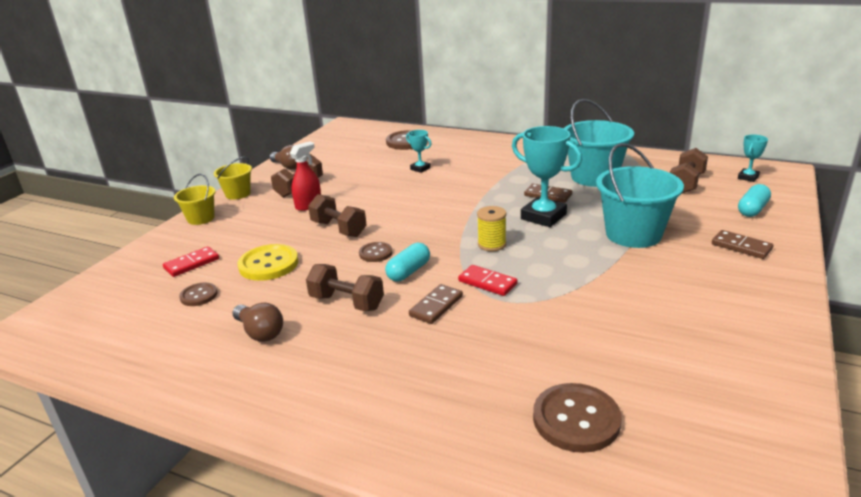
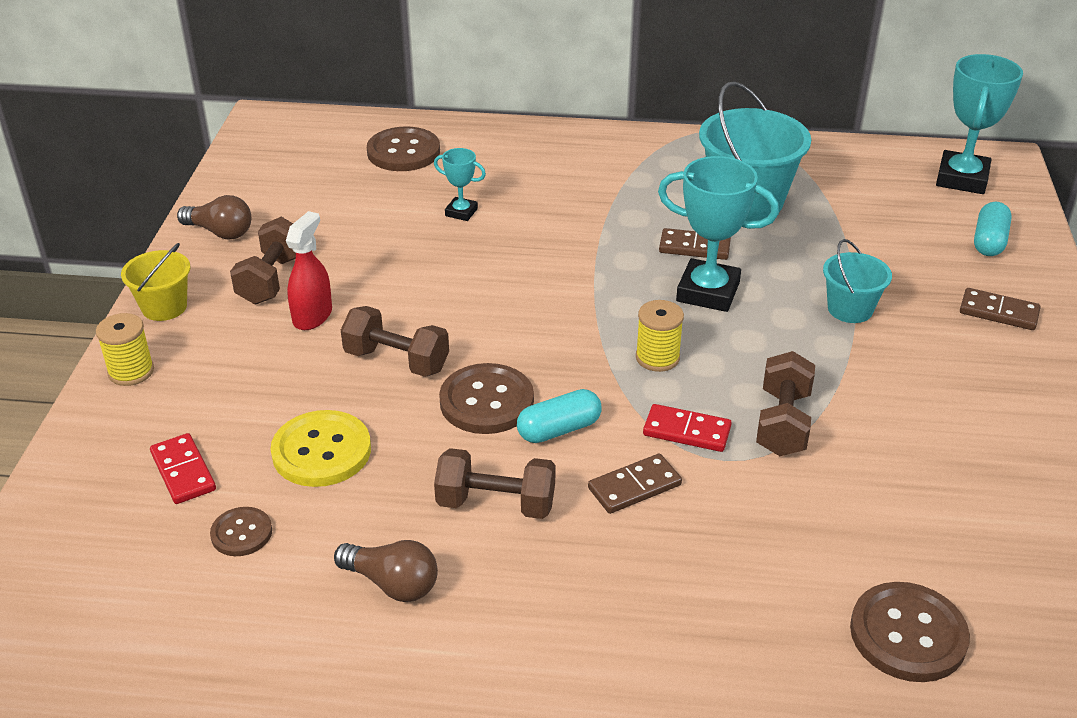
camera: 20 degrees left, 10 degrees up
(192, 264) = (183, 471): red domino -> red domino turned 60 degrees counterclockwise
(201, 218) = (131, 371): yellow bucket -> yellow spool
(375, 253) = (486, 401): brown button -> brown button, size x1.75
(409, 272) = (559, 429): turquoise capsule -> turquoise capsule turned 45 degrees clockwise
(436, 306) = (634, 487): brown domino -> brown domino turned 45 degrees clockwise
(633, 234) = (850, 309): turquoise bucket -> turquoise bucket, size x0.55
(686, 183) = (883, 200): brown dumbbell -> brown dumbbell (782, 423)
(748, 177) = (962, 179): turquoise trophy -> turquoise trophy, size x1.94

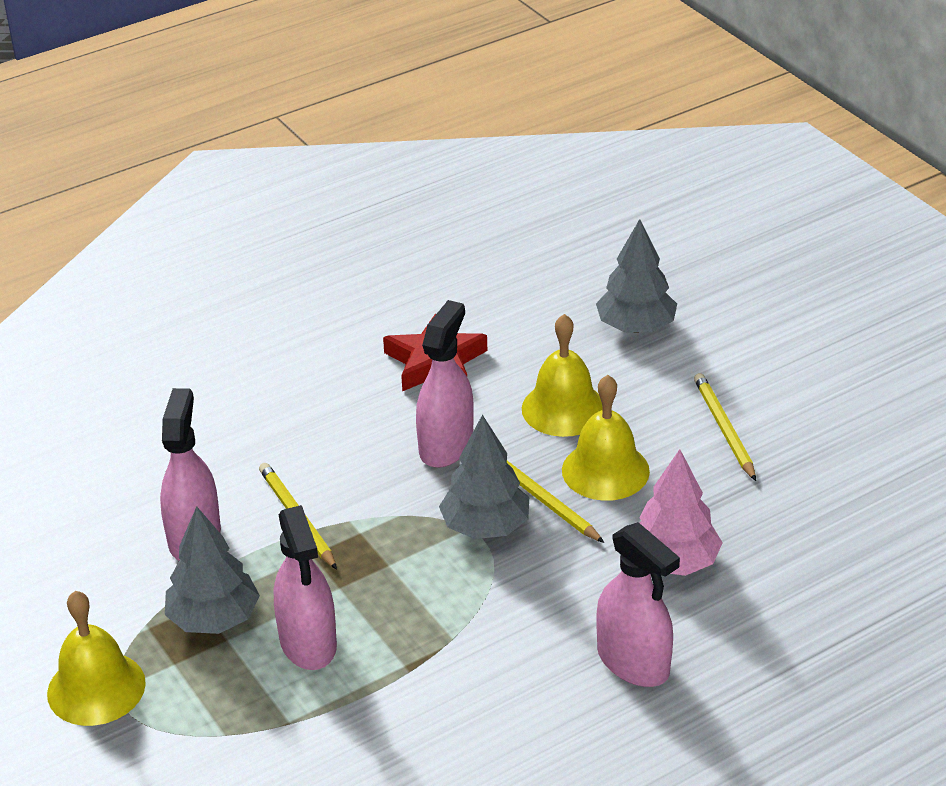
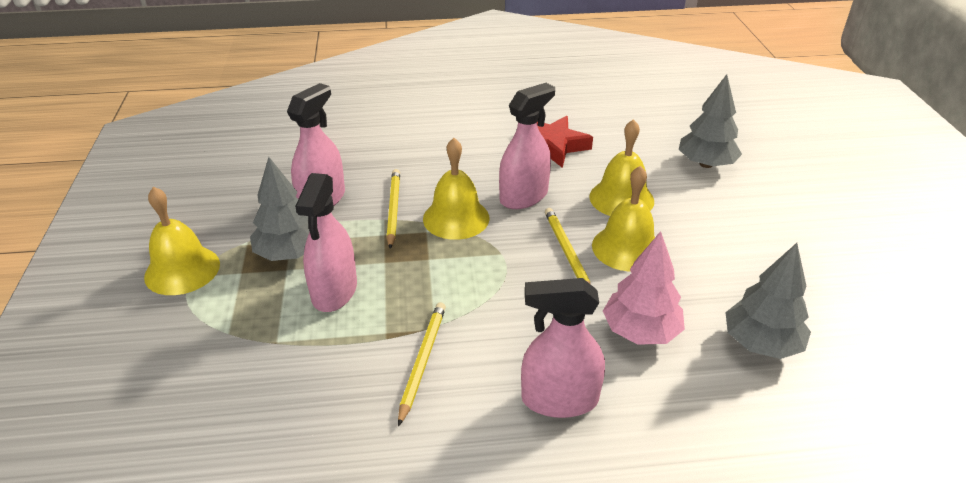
camera: 25 degrees right, 0 degrees up
(383, 502) = (456, 218): none -> yellow bell
(485, 527) = (513, 257): grey tree -> grey tree (761, 343)
(633, 662) = (559, 399): pink spray bottle -> pink spray bottle turned 105 degrees clockwise
(724, 429) = (736, 248): yellow pencil -> yellow pencil (422, 361)

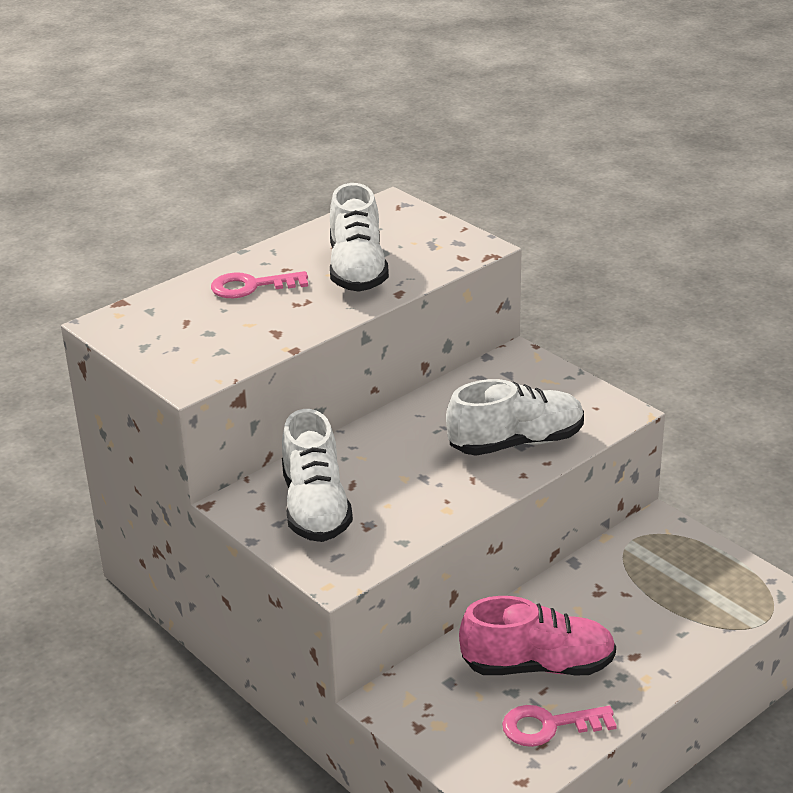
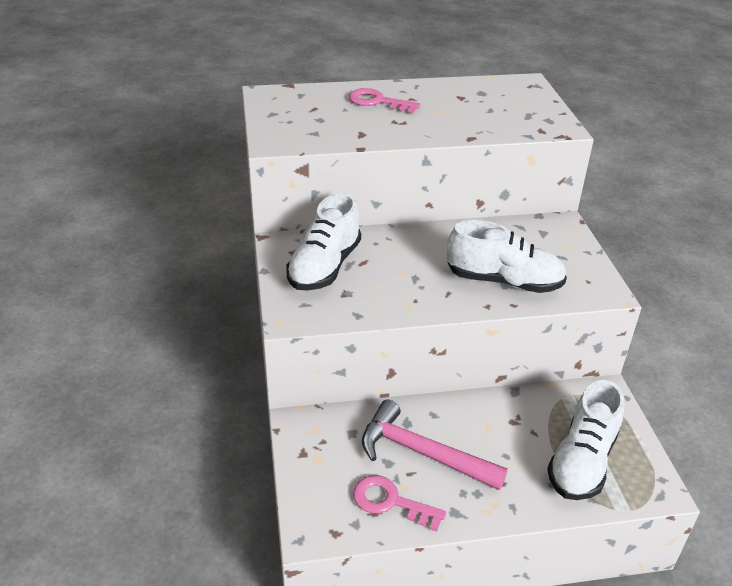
camera: 30 degrees right, 5 degrees up
(357, 270) = (458, 114): white shoe -> white shoe (582, 461)
(538, 666) = (422, 453): pink shoe -> pink hammer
============================================================
* ACTIVITY: Copy every line from the records that holds the string "turquoise".

* ANSWER TO THE PROBLEM:
(409, 272) = (559, 429): turquoise capsule -> turquoise capsule turned 45 degrees clockwise
(633, 234) = (850, 309): turquoise bucket -> turquoise bucket, size x0.55
(748, 177) = (962, 179): turquoise trophy -> turquoise trophy, size x1.94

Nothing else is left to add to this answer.